DATA SHOWN
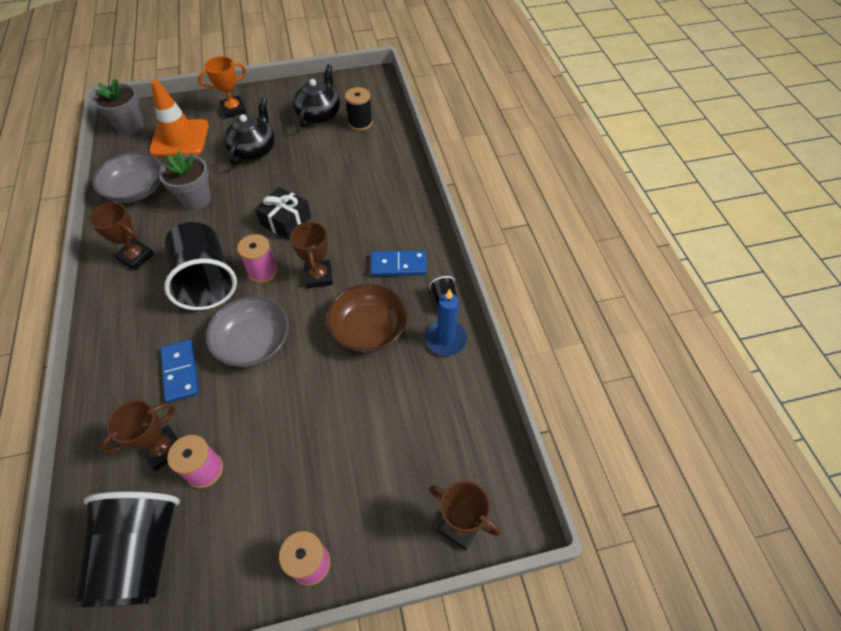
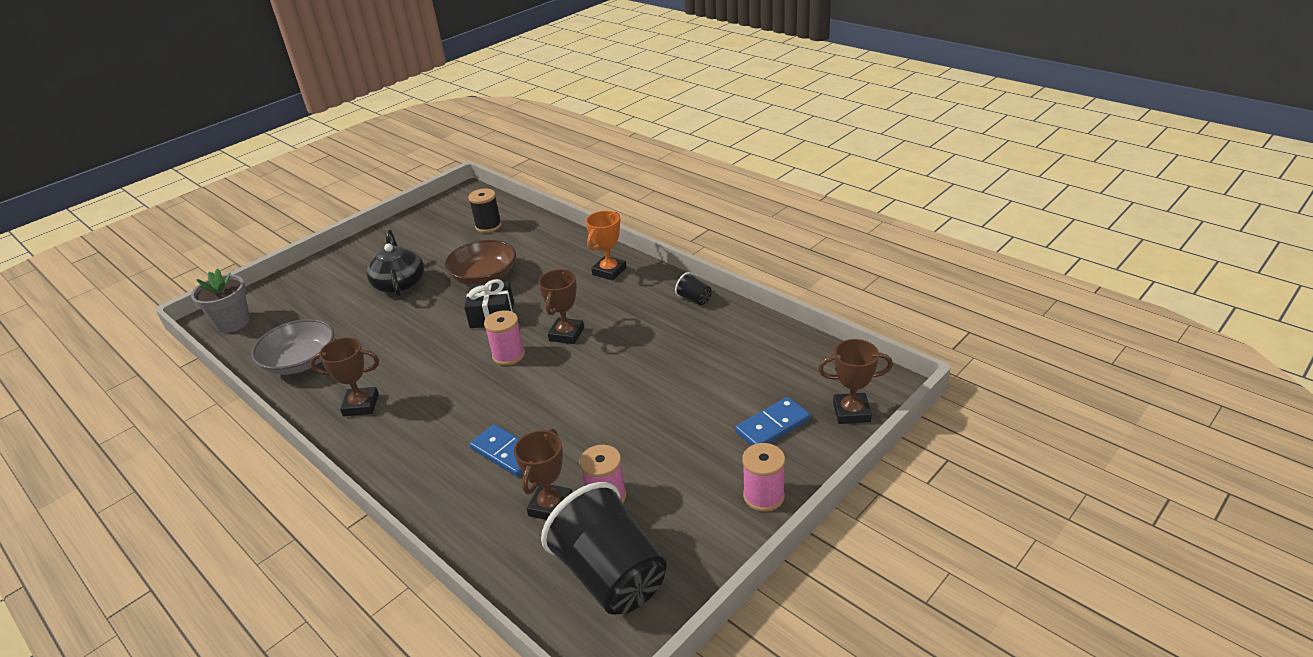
camera: 30 degrees left, 20 degrees down
orange traffic cone [149,80,209,157] -> none
grey flower pot [159,151,211,210] -> none
black cup [164,222,237,310] -> none
orange trophy [198,56,246,118] -> orange trophy moved to [586,211,626,281]
grey bowl [206,296,289,367] -> none
brown trophy [290,220,333,288] -> brown trophy turned 60 degrees clockwise [538,269,584,344]
black teapot [292,64,340,128] -> none
brown bowl [326,284,407,353] -> brown bowl moved to [444,240,516,285]
blue domino [370,250,427,276] -> blue domino moved to [735,397,810,446]
blue candle [425,289,467,356] -> none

DESCRIPTION OF THE TASK
Only the lines from the one holding "blue domino [370,250,427,276]" through the end of the listing should appear in the response, each restated exactly.

ANSWER SPACE
blue domino [370,250,427,276] -> blue domino moved to [735,397,810,446]
blue candle [425,289,467,356] -> none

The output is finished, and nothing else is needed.